>>>>>
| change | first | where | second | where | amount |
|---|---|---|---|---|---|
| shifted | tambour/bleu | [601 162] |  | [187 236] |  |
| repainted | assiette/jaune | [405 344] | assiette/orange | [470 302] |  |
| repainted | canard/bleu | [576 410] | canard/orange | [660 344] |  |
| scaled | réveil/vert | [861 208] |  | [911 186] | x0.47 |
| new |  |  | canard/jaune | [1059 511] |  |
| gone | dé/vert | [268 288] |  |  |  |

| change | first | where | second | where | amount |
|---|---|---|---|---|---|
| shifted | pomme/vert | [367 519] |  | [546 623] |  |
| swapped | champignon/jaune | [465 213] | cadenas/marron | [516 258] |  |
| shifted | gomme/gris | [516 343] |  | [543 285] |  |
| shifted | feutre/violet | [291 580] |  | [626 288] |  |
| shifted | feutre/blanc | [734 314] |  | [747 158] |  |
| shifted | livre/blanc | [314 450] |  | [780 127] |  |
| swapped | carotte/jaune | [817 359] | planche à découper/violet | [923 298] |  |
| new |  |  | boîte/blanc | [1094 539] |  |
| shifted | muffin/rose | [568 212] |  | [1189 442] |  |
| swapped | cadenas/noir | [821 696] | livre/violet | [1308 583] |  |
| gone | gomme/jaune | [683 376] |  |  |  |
<<<<<
>>>>>
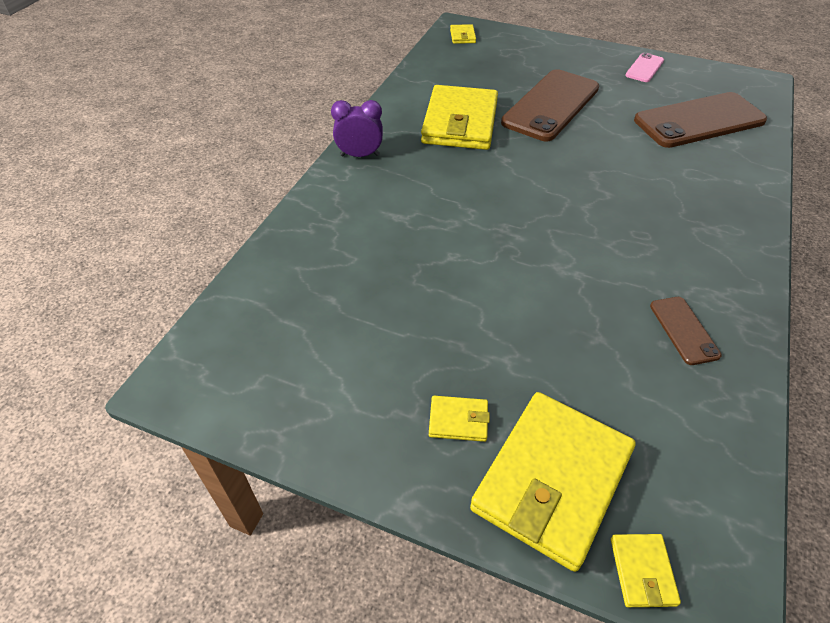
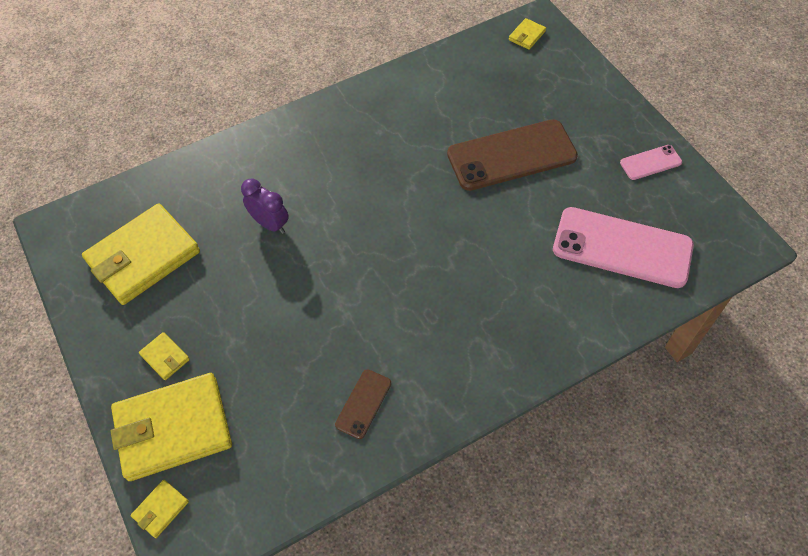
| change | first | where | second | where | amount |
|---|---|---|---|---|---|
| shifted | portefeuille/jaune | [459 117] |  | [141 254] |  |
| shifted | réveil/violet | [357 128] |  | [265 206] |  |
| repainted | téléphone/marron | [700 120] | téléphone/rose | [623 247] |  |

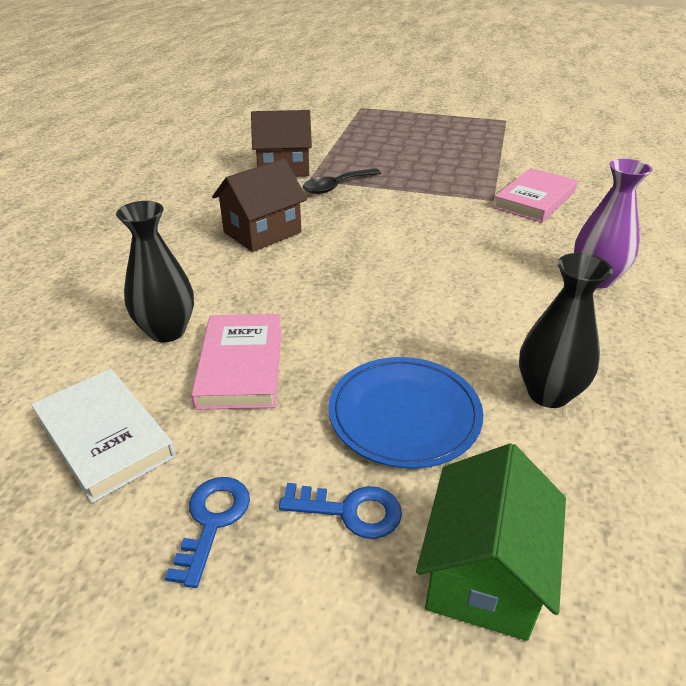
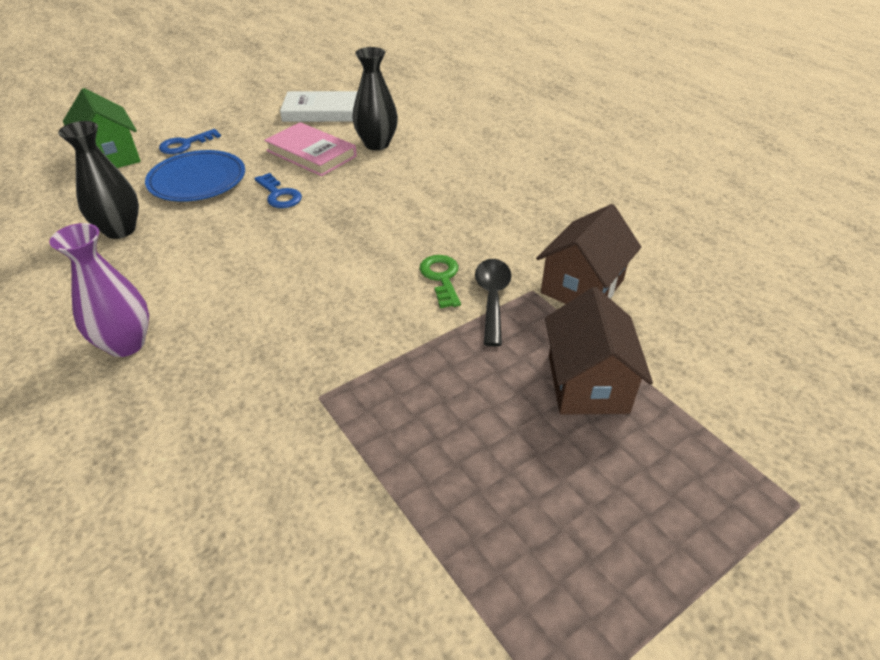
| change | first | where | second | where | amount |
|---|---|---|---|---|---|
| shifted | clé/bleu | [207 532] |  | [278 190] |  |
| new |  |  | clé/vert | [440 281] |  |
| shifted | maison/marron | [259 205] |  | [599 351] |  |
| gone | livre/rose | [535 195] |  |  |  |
<<<<<
(Instructions for the task): A count is all that should be returned: the number of lines in these records containing the string "orange".

(Solution to this task): 2